Report back every line below that carries the word "turned".

---------------

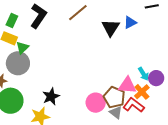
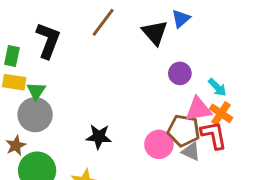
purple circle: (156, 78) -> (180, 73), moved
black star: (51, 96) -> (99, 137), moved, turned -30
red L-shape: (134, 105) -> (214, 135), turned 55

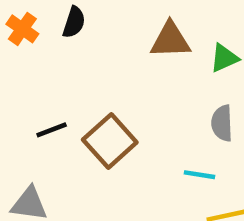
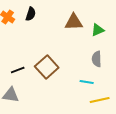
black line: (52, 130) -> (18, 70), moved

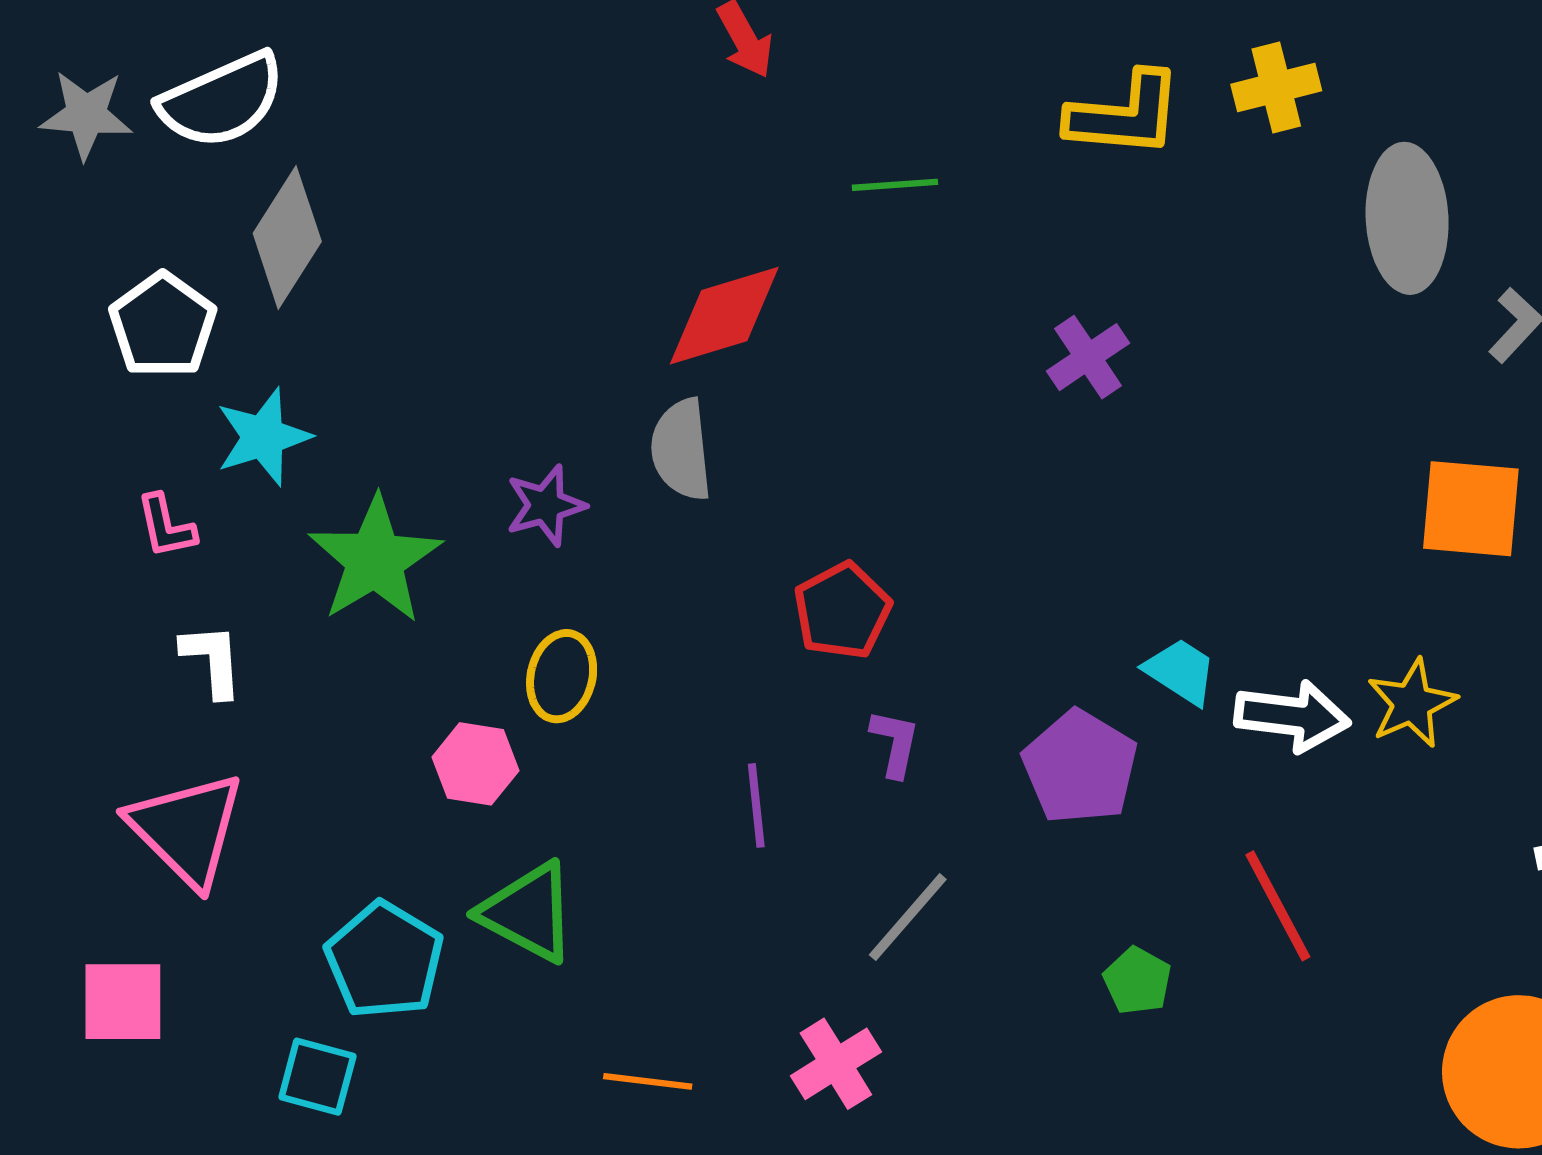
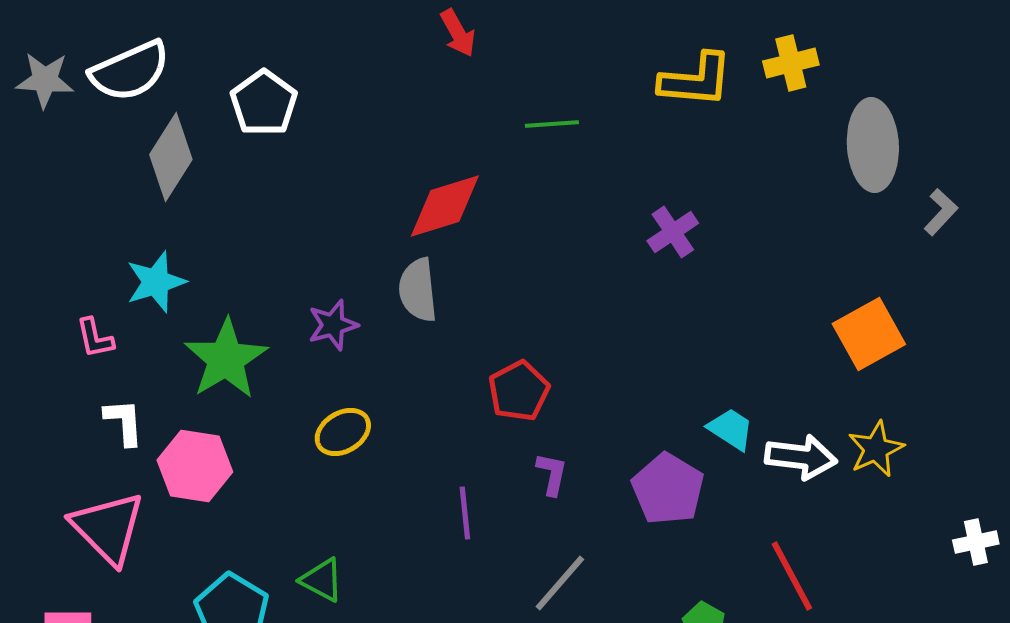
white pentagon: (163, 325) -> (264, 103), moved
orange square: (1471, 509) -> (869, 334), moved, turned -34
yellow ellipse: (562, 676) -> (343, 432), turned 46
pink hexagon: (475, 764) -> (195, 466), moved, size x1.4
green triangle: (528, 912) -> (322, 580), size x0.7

---------------

THE ANSWER:
black star: (51, 96) -> (99, 137), moved, turned -30
red L-shape: (134, 105) -> (214, 135), turned 55
orange square: (1471, 509) -> (869, 334), moved, turned -34
yellow ellipse: (562, 676) -> (343, 432), turned 46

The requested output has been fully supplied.